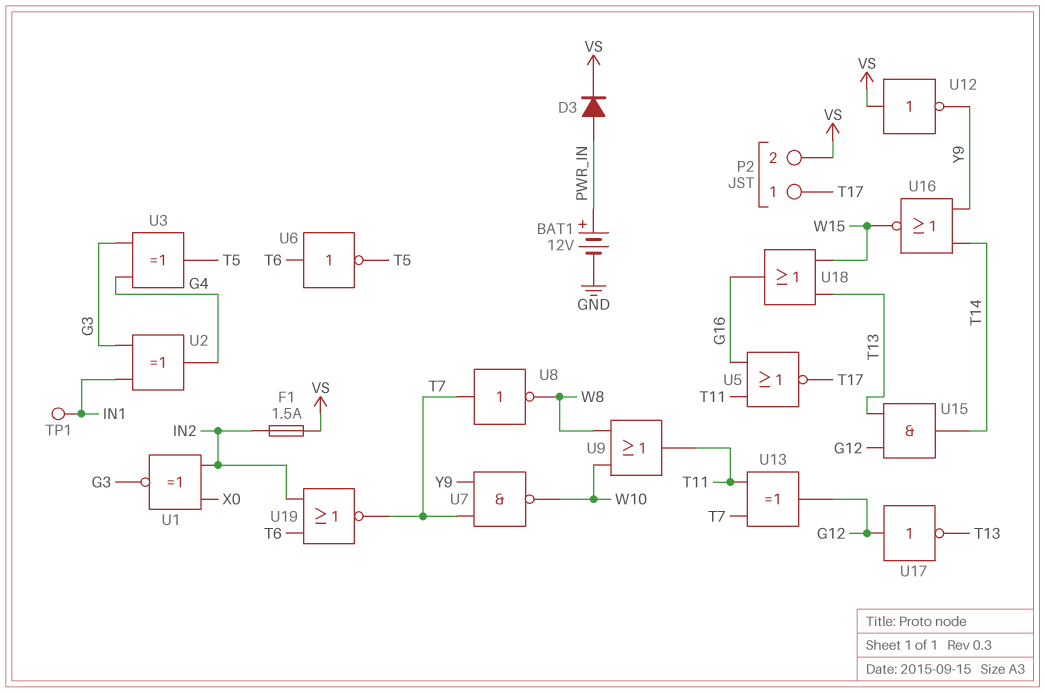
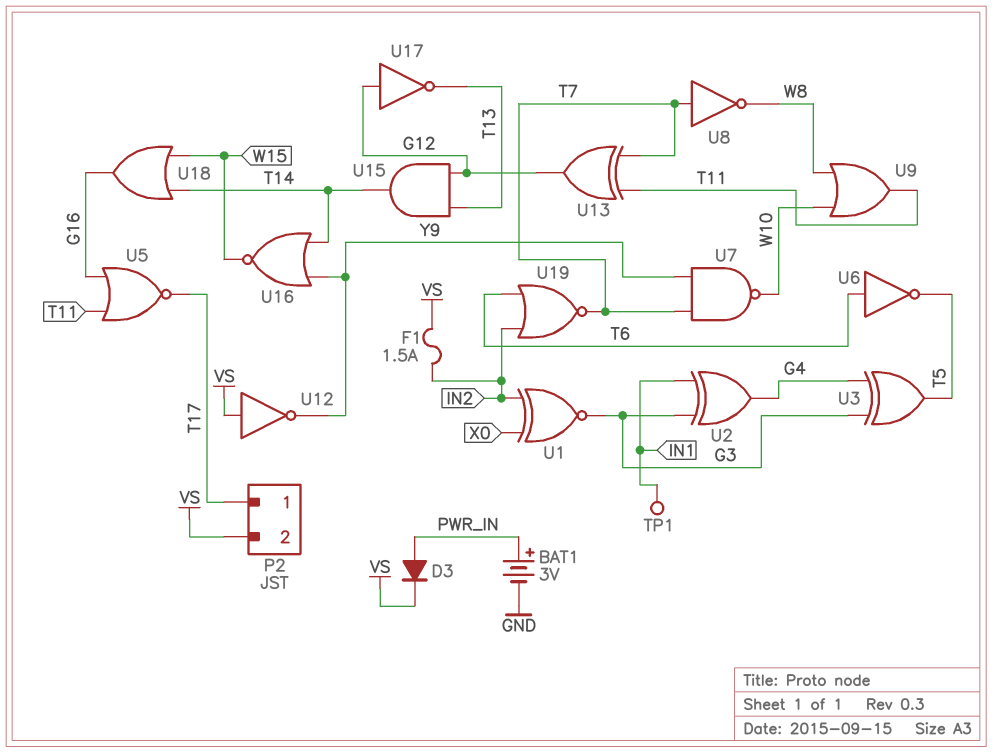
BAT1: 12V (plus PWR_IN, minus GND) -> 3V (plus PWR_IN, minus GND)
U18: OR (in T13, in W15, out G16) -> OR (in T14, in W15, out G16)

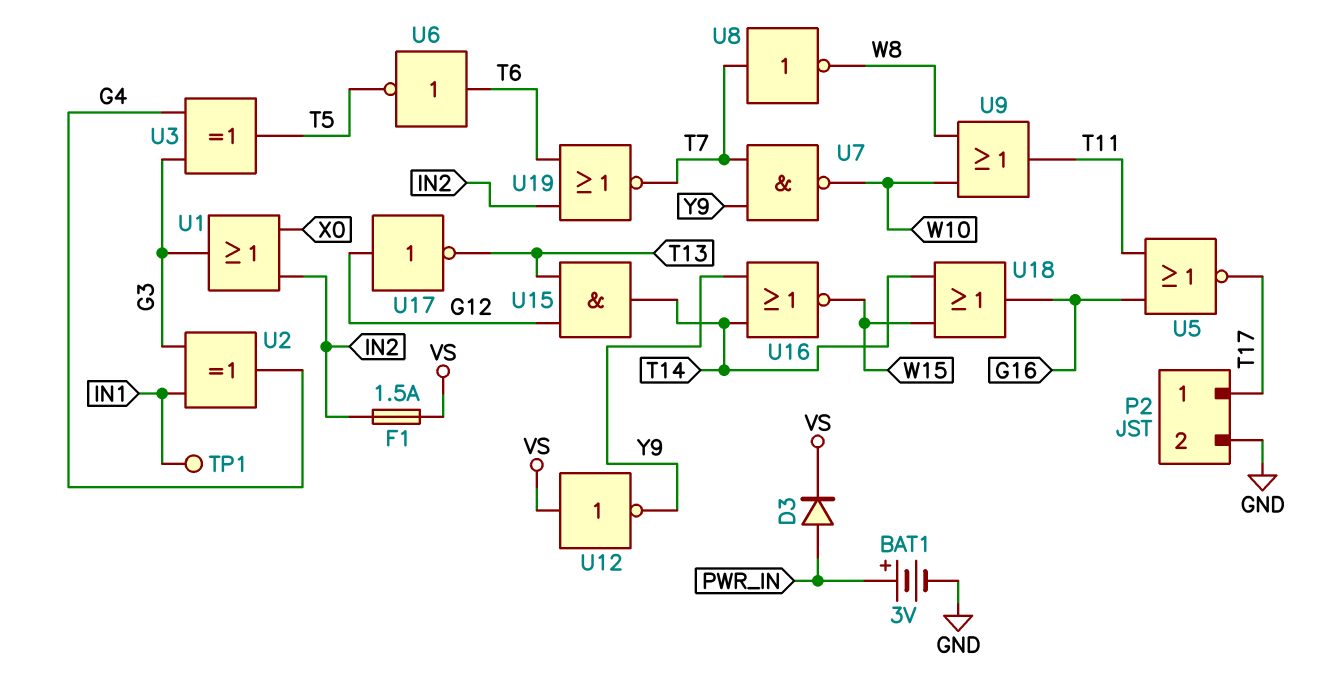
P2 pin 2: VS -> GND
U1: XNOR (in IN2, in X0, out G3) -> OR (in IN2, in X0, out G3)
U13: XOR (in T7, in T11, out G12) -> none

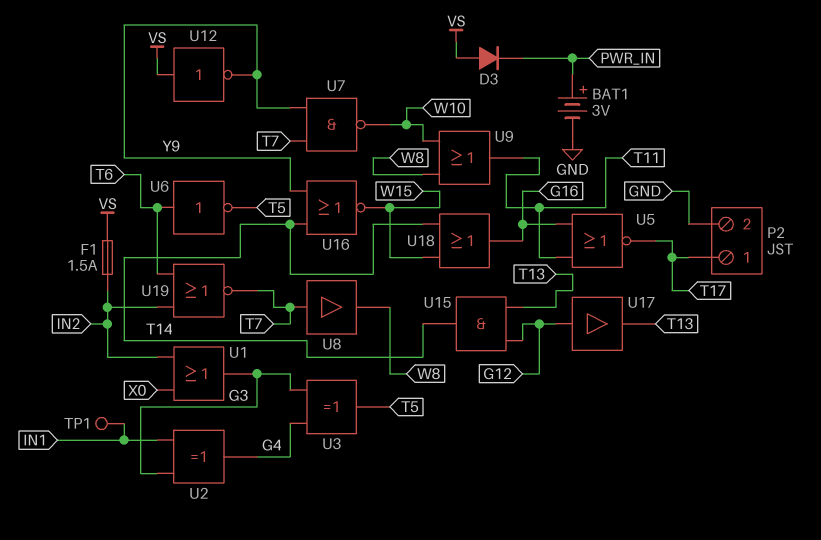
D3: diode (A PWR_IN, K VS) -> diode (A VS, K PWR_IN)
U8: NOT (in T7, out W8) -> buffer (in T7, out W8)
U17: NOT (in G12, out T13) -> buffer (in G12, out T13)

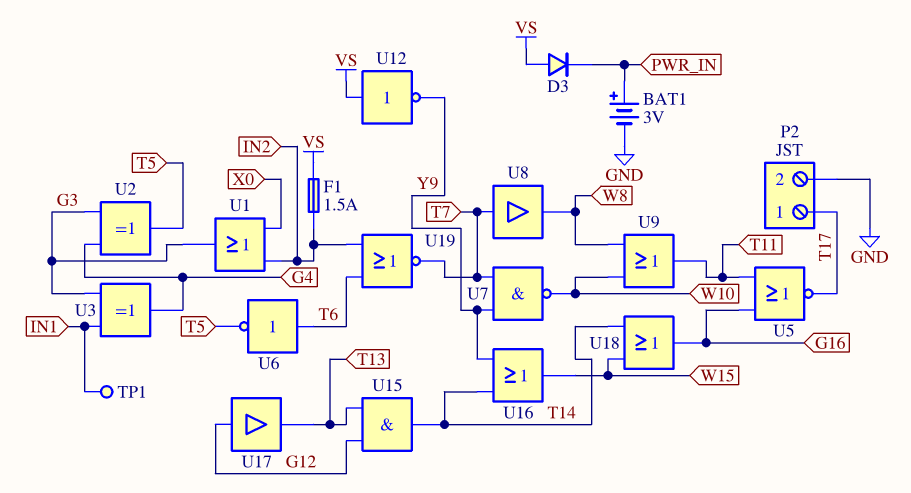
U2: XOR (in G3, in IN1, out G4) -> XOR (in G3, in G4, out T5)
U3: XOR (in G3, in G4, out T5) -> XOR (in G3, in IN1, out G4)
U16: NOR (in T14, in Y9, out W15) -> OR (in T14, in Y9, out W15)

* * * * *

● Work required
Return exactly the run of lines that opens with the one containing "U3: XOR (in" and closes with the last line of the records above.

● Completed task
U3: XOR (in G3, in G4, out T5) -> XOR (in G3, in IN1, out G4)
U16: NOR (in T14, in Y9, out W15) -> OR (in T14, in Y9, out W15)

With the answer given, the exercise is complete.